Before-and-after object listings

==========

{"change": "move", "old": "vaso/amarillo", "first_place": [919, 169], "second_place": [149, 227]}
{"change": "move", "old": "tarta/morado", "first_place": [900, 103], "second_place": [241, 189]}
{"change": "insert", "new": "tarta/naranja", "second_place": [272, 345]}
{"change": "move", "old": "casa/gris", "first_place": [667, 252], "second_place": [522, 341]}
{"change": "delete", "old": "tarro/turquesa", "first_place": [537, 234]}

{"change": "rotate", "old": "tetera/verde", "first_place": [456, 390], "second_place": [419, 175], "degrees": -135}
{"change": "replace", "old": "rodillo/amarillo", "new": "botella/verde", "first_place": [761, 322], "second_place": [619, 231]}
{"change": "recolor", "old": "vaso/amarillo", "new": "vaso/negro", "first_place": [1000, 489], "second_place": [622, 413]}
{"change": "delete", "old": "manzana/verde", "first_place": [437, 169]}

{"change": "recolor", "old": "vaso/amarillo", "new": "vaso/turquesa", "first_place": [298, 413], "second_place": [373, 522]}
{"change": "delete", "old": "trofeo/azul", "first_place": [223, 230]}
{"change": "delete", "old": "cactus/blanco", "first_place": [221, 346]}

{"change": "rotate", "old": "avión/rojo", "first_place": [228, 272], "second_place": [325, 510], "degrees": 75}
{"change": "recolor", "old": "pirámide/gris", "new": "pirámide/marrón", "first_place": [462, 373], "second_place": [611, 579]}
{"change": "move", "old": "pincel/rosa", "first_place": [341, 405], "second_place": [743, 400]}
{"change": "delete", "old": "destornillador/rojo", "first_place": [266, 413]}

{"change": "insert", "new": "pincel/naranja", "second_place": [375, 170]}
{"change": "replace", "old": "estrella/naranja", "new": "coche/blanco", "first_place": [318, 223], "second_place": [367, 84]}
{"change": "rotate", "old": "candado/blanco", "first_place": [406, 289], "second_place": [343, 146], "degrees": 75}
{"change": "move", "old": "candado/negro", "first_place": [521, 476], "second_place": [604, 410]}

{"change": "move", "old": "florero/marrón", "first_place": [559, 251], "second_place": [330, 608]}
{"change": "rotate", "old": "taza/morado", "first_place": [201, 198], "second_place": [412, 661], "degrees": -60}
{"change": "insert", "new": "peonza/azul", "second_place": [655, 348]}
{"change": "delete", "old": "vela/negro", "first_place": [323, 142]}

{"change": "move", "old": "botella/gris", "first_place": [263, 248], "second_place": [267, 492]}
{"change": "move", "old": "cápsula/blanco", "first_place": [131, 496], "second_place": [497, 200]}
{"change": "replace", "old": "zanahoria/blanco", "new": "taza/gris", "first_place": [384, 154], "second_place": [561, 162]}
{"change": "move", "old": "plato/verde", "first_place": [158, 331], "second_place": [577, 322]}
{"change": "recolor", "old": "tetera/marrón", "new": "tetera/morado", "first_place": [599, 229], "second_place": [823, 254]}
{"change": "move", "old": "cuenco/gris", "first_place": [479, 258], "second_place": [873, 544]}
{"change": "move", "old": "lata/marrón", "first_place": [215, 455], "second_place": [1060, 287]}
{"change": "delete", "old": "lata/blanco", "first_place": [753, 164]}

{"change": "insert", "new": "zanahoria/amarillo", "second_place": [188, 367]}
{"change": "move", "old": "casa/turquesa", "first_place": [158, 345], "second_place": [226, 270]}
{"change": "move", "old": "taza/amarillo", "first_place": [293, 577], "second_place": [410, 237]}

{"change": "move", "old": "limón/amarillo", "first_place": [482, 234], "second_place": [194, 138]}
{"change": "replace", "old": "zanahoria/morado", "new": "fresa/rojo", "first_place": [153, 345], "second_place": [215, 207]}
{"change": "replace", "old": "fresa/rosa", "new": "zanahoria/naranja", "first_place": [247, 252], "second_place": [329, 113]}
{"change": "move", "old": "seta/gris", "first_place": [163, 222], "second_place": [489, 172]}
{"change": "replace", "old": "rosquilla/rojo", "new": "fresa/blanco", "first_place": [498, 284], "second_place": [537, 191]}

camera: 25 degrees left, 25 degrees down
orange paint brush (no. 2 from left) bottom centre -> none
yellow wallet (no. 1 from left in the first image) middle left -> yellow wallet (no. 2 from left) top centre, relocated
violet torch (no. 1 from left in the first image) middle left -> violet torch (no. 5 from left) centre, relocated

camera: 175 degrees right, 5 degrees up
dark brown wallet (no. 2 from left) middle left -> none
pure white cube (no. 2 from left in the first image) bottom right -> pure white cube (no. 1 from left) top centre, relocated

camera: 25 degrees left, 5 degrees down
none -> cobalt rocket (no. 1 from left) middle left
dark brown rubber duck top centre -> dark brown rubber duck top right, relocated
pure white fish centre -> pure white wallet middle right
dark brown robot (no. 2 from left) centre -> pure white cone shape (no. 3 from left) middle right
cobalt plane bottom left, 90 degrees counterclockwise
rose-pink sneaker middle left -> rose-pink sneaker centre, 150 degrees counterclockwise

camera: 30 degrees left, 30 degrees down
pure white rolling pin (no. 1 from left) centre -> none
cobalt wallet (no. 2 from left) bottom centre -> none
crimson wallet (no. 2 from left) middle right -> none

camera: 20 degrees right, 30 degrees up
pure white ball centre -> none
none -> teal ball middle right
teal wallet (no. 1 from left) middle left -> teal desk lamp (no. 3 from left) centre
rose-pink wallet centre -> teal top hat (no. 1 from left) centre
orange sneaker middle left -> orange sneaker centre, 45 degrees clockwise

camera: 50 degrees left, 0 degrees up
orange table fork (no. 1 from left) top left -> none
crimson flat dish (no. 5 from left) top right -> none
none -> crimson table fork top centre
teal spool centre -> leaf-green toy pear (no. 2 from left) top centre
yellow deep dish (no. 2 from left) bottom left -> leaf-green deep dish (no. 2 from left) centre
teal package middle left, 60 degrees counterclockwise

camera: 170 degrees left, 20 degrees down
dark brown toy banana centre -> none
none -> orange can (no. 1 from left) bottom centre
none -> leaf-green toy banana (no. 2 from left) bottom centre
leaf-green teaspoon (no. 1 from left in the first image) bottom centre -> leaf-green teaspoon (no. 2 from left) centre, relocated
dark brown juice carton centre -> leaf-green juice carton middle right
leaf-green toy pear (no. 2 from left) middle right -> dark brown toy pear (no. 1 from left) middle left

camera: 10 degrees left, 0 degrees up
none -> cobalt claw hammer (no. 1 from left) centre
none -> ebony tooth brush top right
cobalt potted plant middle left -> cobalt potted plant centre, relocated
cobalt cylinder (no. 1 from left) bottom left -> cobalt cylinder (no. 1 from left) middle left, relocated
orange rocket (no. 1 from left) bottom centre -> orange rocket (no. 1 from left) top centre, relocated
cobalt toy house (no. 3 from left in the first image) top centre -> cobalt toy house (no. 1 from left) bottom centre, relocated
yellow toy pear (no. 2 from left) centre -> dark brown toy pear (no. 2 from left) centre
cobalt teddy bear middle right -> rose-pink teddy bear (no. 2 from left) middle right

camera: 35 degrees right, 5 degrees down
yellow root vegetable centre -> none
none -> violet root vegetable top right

==========

* _Exercise directions_: Please show every line of the records that holds the word "tarta".

* _Task response_:
{"change": "move", "old": "tarta/morado", "first_place": [900, 103], "second_place": [241, 189]}
{"change": "insert", "new": "tarta/naranja", "second_place": [272, 345]}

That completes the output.